Records for the task:
>>>

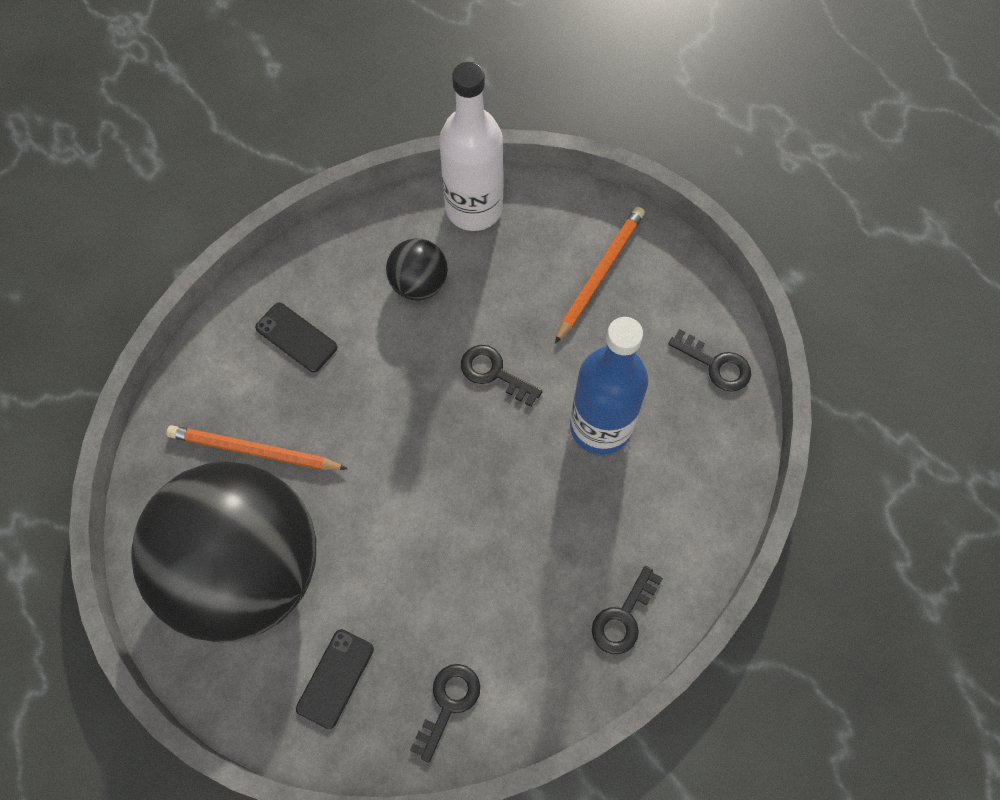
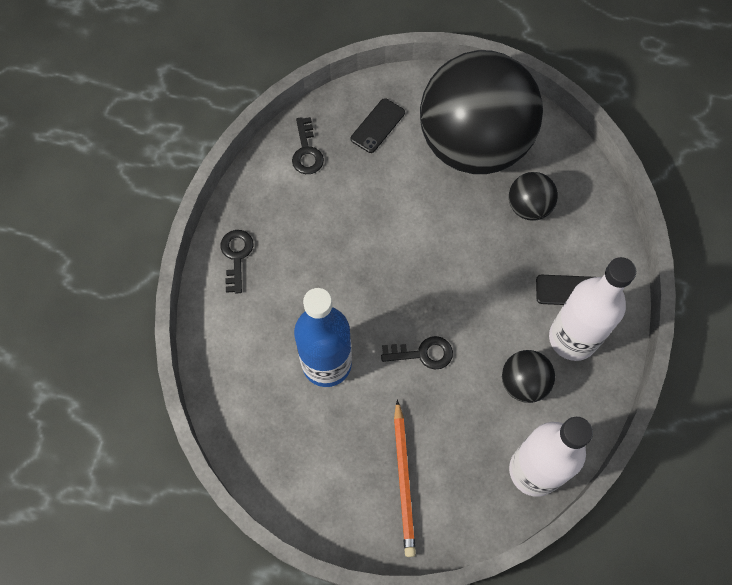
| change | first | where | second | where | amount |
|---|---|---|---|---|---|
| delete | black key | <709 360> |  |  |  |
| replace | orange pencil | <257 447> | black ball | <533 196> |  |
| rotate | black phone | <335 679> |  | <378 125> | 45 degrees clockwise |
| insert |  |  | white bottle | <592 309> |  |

<<<

Repeat the material exactly and drop each image.

Solution:
| change | first | where | second | where | amount |
|---|---|---|---|---|---|
| delete | black key | <709 360> |  |  |  |
| replace | orange pencil | <257 447> | black ball | <533 196> |  |
| rotate | black phone | <335 679> |  | <378 125> | 45 degrees clockwise |
| insert |  |  | white bottle | <592 309> |  |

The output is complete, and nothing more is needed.